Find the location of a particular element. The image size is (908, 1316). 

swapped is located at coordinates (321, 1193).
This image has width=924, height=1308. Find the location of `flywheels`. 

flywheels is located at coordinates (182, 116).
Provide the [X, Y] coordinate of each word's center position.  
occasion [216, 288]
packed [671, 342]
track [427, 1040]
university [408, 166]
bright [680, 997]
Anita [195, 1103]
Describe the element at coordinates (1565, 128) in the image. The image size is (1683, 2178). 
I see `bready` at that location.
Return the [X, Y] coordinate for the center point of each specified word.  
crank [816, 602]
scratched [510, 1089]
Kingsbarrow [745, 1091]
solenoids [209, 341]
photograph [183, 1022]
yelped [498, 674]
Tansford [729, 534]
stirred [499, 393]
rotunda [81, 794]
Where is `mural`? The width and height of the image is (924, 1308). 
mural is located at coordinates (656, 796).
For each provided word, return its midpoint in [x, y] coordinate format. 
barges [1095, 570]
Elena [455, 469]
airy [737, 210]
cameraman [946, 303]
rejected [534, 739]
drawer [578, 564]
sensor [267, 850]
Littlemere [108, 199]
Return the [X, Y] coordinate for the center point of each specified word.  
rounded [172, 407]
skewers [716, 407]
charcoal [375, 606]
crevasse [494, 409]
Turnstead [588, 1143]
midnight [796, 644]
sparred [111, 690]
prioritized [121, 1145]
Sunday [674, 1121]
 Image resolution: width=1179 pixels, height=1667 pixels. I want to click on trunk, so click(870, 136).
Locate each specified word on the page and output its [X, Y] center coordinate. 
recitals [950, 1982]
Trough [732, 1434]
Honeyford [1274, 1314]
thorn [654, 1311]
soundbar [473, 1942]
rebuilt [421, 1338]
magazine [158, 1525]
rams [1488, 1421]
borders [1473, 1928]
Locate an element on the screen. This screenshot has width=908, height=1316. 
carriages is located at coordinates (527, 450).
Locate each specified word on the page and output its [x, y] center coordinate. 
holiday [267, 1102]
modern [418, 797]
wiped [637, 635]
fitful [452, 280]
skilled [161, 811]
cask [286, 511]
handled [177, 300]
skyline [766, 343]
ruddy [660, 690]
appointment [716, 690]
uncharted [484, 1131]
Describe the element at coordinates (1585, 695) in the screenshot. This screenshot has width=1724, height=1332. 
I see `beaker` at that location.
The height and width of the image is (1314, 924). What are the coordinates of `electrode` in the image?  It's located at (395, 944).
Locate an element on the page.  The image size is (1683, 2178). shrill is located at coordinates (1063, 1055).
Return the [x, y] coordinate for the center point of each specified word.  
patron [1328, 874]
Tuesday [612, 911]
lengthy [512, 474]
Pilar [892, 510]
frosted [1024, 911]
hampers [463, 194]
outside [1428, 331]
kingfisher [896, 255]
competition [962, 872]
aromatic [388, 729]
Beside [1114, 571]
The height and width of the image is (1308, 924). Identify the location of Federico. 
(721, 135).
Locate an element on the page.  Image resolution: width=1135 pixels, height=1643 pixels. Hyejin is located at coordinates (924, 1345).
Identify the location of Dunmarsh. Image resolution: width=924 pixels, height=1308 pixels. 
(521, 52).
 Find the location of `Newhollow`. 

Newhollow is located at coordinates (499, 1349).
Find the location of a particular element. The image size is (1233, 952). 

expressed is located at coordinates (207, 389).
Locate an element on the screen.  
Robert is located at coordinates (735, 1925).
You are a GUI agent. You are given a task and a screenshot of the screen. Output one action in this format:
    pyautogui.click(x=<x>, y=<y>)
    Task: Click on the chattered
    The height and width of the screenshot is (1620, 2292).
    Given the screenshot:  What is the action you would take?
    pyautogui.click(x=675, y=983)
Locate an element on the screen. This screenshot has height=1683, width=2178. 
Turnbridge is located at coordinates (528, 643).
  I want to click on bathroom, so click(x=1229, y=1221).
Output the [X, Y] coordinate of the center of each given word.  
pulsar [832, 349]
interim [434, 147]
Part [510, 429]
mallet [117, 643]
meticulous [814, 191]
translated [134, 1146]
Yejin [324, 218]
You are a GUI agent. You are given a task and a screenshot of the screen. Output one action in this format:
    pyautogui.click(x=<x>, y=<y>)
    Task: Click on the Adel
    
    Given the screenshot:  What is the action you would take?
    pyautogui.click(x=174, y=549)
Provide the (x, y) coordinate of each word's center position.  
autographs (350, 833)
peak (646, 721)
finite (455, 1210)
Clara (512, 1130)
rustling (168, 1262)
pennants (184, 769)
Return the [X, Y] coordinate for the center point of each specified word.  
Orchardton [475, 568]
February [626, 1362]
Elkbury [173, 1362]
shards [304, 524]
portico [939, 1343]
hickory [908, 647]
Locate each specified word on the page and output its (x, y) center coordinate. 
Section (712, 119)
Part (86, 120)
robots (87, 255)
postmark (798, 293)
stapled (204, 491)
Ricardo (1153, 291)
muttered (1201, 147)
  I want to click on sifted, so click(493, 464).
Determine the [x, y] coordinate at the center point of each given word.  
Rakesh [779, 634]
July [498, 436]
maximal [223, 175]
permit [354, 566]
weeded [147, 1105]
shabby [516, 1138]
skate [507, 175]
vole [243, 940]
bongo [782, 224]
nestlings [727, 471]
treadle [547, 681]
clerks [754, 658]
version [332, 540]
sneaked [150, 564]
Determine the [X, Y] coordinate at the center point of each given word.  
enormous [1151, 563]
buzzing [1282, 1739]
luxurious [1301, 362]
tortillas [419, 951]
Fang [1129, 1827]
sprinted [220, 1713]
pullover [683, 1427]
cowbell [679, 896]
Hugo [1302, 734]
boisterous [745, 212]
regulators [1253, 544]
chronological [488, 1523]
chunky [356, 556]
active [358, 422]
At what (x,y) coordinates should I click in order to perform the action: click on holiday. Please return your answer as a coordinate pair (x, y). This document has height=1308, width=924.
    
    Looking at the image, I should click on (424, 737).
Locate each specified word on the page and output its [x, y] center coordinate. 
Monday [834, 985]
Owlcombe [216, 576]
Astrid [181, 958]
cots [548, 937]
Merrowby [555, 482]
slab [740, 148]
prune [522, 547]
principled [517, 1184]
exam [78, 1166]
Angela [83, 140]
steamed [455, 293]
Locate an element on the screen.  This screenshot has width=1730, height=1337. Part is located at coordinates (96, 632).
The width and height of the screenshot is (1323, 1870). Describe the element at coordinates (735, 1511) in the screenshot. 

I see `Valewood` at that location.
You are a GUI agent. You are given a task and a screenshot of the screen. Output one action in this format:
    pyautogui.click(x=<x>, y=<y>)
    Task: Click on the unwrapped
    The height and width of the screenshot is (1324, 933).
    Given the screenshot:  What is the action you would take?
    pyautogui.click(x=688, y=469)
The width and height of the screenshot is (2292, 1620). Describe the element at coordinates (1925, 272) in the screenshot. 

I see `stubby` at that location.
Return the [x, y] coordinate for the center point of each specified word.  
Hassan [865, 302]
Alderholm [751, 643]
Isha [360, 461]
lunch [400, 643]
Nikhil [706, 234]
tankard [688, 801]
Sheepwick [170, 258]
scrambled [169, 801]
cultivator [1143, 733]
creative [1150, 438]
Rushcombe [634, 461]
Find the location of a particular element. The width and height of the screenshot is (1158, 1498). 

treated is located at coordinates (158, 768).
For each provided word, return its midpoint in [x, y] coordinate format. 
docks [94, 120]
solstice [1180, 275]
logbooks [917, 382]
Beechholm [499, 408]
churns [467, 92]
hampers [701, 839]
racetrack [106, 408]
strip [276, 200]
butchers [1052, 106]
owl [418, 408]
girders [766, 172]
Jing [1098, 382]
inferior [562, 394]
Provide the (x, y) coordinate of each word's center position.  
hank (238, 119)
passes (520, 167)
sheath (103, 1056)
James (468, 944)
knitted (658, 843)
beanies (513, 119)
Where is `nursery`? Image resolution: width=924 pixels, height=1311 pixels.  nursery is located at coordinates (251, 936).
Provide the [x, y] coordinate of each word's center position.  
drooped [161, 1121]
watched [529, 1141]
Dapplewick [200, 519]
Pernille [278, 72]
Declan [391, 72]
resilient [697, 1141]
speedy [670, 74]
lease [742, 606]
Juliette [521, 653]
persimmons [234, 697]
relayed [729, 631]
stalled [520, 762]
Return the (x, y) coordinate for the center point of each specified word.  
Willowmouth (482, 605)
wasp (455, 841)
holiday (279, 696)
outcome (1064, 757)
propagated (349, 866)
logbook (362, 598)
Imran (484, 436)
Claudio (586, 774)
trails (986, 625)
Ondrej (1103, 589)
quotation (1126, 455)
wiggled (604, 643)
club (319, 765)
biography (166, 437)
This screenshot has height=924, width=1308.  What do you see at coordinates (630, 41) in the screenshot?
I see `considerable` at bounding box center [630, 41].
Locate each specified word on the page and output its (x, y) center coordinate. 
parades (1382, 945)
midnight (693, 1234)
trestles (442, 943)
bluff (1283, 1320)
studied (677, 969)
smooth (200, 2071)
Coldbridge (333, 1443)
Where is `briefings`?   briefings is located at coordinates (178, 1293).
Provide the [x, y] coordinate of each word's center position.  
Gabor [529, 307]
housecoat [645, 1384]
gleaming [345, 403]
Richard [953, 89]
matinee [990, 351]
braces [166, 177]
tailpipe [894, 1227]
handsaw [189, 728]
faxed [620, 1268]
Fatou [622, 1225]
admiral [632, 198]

• • • • • • •

__Objective__. Reproduce word for word everything from the line containing "slab [740, 148]" down to the line containing "coordinates (251, 936).", both of those lines included.

__Answer to the exercise__.
slab [740, 148]
prune [522, 547]
principled [517, 1184]
exam [78, 1166]
Angela [83, 140]
steamed [455, 293]
Locate an element on the screen.  This screenshot has width=1730, height=1337. Part is located at coordinates (96, 632).
The width and height of the screenshot is (1323, 1870). Describe the element at coordinates (735, 1511) in the screenshot. 

I see `Valewood` at that location.
You are a GUI agent. You are given a task and a screenshot of the screen. Output one action in this format:
    pyautogui.click(x=<x>, y=<y>)
    Task: Click on the unwrapped
    The height and width of the screenshot is (1324, 933).
    Given the screenshot:  What is the action you would take?
    pyautogui.click(x=688, y=469)
The width and height of the screenshot is (2292, 1620). Describe the element at coordinates (1925, 272) in the screenshot. 

I see `stubby` at that location.
Return the [x, y] coordinate for the center point of each specified word.  
Hassan [865, 302]
Alderholm [751, 643]
Isha [360, 461]
lunch [400, 643]
Nikhil [706, 234]
tankard [688, 801]
Sheepwick [170, 258]
scrambled [169, 801]
cultivator [1143, 733]
creative [1150, 438]
Rushcombe [634, 461]
Find the location of a particular element. The width and height of the screenshot is (1158, 1498). 

treated is located at coordinates (158, 768).
For each provided word, return its midpoint in [x, y] coordinate format. 
docks [94, 120]
solstice [1180, 275]
logbooks [917, 382]
Beechholm [499, 408]
churns [467, 92]
hampers [701, 839]
racetrack [106, 408]
strip [276, 200]
butchers [1052, 106]
owl [418, 408]
girders [766, 172]
Jing [1098, 382]
inferior [562, 394]
Provide the (x, y) coordinate of each word's center position.  
hank (238, 119)
passes (520, 167)
sheath (103, 1056)
James (468, 944)
knitted (658, 843)
beanies (513, 119)
Where is `nursery`? Image resolution: width=924 pixels, height=1311 pixels.  nursery is located at coordinates (251, 936).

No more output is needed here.